▸ Action item:
Each record should be returned exactly as it is written.

▸ Data to examine:
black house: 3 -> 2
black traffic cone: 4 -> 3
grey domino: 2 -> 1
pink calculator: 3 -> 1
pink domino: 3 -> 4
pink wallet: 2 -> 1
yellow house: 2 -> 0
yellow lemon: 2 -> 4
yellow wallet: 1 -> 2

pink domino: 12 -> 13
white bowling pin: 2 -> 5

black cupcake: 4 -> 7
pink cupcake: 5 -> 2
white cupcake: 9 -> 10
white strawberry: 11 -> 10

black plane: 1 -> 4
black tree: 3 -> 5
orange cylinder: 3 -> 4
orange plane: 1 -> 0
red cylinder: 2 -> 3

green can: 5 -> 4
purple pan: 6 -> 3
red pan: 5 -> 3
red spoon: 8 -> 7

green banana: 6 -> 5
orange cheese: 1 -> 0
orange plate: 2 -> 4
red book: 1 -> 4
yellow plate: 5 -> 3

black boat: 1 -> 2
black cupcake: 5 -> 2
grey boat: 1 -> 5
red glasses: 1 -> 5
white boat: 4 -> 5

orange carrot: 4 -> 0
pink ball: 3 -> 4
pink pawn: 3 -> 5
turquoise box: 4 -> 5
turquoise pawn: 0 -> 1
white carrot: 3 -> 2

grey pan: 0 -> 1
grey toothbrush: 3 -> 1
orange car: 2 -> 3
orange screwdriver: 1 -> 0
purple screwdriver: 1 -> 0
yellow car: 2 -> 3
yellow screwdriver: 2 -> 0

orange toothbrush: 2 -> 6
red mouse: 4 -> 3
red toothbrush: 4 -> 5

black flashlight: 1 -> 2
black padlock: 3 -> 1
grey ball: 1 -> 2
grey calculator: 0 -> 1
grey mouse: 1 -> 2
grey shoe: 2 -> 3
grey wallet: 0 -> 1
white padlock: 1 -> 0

▸ Answer box:
black house: 3 -> 2
black traffic cone: 4 -> 3
grey domino: 2 -> 1
pink calculator: 3 -> 1
pink domino: 3 -> 4
pink wallet: 2 -> 1
yellow house: 2 -> 0
yellow lemon: 2 -> 4
yellow wallet: 1 -> 2

pink domino: 12 -> 13
white bowling pin: 2 -> 5

black cupcake: 4 -> 7
pink cupcake: 5 -> 2
white cupcake: 9 -> 10
white strawberry: 11 -> 10

black plane: 1 -> 4
black tree: 3 -> 5
orange cylinder: 3 -> 4
orange plane: 1 -> 0
red cylinder: 2 -> 3

green can: 5 -> 4
purple pan: 6 -> 3
red pan: 5 -> 3
red spoon: 8 -> 7

green banana: 6 -> 5
orange cheese: 1 -> 0
orange plate: 2 -> 4
red book: 1 -> 4
yellow plate: 5 -> 3

black boat: 1 -> 2
black cupcake: 5 -> 2
grey boat: 1 -> 5
red glasses: 1 -> 5
white boat: 4 -> 5

orange carrot: 4 -> 0
pink ball: 3 -> 4
pink pawn: 3 -> 5
turquoise box: 4 -> 5
turquoise pawn: 0 -> 1
white carrot: 3 -> 2

grey pan: 0 -> 1
grey toothbrush: 3 -> 1
orange car: 2 -> 3
orange screwdriver: 1 -> 0
purple screwdriver: 1 -> 0
yellow car: 2 -> 3
yellow screwdriver: 2 -> 0

orange toothbrush: 2 -> 6
red mouse: 4 -> 3
red toothbrush: 4 -> 5

black flashlight: 1 -> 2
black padlock: 3 -> 1
grey ball: 1 -> 2
grey calculator: 0 -> 1
grey mouse: 1 -> 2
grey shoe: 2 -> 3
grey wallet: 0 -> 1
white padlock: 1 -> 0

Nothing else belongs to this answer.